(Activity) Lift every line from the entries that includes the word "blue".

[Stored entries]
_____

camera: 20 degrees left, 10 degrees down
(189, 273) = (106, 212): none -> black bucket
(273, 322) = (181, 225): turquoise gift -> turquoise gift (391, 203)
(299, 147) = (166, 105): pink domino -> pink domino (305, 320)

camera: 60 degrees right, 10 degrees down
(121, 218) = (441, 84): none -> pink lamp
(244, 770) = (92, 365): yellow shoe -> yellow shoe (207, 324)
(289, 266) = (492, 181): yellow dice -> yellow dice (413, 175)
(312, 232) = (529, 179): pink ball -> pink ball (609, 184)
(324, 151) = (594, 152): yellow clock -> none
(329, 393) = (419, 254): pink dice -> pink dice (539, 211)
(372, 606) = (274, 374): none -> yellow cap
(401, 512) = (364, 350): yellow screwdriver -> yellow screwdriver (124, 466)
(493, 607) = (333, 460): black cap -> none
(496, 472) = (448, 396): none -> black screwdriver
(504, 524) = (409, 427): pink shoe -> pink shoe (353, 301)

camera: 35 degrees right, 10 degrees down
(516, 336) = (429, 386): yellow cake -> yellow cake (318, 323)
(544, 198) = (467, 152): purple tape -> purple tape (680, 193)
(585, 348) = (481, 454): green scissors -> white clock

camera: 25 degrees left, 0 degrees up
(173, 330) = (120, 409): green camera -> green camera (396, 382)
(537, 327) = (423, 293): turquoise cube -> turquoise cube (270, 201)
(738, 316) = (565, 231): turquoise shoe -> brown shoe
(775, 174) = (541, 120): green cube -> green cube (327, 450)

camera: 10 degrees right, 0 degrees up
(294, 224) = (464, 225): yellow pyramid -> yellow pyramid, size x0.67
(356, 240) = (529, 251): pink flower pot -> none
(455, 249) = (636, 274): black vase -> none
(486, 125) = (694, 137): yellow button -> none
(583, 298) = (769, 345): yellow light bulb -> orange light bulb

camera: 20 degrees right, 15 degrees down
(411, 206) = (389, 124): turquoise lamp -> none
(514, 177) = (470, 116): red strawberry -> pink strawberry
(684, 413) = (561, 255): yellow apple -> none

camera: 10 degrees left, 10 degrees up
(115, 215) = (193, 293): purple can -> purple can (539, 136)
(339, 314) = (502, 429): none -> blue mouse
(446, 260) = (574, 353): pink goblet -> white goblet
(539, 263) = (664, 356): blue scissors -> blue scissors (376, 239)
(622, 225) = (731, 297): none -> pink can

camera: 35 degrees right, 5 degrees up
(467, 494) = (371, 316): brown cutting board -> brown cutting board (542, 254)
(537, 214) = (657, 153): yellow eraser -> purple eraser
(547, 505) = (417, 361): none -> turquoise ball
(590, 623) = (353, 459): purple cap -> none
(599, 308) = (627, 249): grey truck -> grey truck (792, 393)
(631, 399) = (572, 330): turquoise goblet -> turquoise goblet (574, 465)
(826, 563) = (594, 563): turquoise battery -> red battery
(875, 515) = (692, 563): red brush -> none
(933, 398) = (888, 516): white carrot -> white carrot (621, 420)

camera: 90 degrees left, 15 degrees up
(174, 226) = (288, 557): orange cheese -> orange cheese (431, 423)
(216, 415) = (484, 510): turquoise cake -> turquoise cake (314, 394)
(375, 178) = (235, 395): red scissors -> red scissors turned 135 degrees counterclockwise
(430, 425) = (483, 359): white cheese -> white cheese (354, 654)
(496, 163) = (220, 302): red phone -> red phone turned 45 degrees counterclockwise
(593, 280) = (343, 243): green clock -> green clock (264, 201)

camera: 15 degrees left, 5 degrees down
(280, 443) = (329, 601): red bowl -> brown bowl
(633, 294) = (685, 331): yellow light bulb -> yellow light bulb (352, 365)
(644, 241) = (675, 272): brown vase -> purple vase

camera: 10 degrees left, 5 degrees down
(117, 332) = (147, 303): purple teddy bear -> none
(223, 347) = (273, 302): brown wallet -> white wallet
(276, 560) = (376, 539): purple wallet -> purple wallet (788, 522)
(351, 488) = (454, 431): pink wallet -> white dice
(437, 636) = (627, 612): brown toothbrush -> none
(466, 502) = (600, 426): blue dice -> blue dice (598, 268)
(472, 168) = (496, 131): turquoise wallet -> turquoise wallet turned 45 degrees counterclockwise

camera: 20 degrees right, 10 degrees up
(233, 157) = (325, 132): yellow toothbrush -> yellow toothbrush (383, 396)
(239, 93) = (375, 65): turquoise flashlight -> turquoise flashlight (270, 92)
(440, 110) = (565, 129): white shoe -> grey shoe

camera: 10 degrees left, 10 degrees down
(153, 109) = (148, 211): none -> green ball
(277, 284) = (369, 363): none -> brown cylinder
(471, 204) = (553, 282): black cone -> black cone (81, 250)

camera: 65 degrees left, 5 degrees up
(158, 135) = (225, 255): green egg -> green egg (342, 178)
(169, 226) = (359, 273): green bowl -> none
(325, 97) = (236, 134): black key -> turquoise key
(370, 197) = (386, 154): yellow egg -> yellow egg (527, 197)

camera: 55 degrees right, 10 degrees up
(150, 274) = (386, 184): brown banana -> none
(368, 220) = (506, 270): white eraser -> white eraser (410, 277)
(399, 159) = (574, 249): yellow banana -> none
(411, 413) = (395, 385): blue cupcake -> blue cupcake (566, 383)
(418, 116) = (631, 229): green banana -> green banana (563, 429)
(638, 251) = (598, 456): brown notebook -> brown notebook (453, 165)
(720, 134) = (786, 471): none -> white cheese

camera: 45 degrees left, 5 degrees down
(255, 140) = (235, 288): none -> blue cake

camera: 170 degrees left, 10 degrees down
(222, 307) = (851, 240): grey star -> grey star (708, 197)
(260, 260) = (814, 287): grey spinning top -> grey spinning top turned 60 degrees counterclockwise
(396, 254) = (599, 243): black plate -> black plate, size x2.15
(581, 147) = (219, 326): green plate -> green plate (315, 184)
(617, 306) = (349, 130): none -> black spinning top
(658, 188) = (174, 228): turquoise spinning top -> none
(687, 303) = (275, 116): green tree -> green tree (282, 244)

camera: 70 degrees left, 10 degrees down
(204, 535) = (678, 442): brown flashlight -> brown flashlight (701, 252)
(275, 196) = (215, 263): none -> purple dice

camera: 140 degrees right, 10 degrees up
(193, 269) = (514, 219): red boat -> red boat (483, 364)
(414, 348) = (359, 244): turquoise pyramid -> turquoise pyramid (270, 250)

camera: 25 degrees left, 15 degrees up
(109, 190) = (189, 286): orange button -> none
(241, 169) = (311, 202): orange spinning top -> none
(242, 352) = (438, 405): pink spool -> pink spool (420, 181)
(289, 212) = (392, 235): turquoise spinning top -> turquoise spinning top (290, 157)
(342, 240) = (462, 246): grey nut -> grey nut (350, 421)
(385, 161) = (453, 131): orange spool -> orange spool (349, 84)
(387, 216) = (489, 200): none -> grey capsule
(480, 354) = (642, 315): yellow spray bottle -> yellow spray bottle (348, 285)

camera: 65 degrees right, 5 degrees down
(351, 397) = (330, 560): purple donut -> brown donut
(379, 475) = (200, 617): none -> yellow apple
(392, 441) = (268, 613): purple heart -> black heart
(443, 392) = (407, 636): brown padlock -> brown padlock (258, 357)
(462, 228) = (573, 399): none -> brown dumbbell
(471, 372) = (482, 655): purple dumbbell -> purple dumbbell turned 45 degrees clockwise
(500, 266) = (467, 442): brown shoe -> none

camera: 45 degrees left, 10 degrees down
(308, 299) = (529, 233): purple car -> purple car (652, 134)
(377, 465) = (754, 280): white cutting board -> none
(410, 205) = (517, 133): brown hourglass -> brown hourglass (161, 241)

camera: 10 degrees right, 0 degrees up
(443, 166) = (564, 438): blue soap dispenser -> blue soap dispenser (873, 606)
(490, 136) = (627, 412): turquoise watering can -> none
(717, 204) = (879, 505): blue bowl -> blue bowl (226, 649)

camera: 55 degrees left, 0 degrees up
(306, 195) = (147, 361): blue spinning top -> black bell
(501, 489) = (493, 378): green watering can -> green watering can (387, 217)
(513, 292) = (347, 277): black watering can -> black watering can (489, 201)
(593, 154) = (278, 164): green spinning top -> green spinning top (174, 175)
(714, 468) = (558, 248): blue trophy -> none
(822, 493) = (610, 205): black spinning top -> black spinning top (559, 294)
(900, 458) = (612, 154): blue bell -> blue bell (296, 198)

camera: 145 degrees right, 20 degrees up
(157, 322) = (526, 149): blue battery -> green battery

_____

(Your response)
(339, 314) = (502, 429): none -> blue mouse
(539, 263) = (664, 356): blue scissors -> blue scissors (376, 239)
(466, 502) = (600, 426): blue dice -> blue dice (598, 268)
(411, 413) = (395, 385): blue cupcake -> blue cupcake (566, 383)
(255, 140) = (235, 288): none -> blue cake
(443, 166) = (564, 438): blue soap dispenser -> blue soap dispenser (873, 606)
(717, 204) = (879, 505): blue bowl -> blue bowl (226, 649)
(306, 195) = (147, 361): blue spinning top -> black bell
(714, 468) = (558, 248): blue trophy -> none
(900, 458) = (612, 154): blue bell -> blue bell (296, 198)
(157, 322) = (526, 149): blue battery -> green battery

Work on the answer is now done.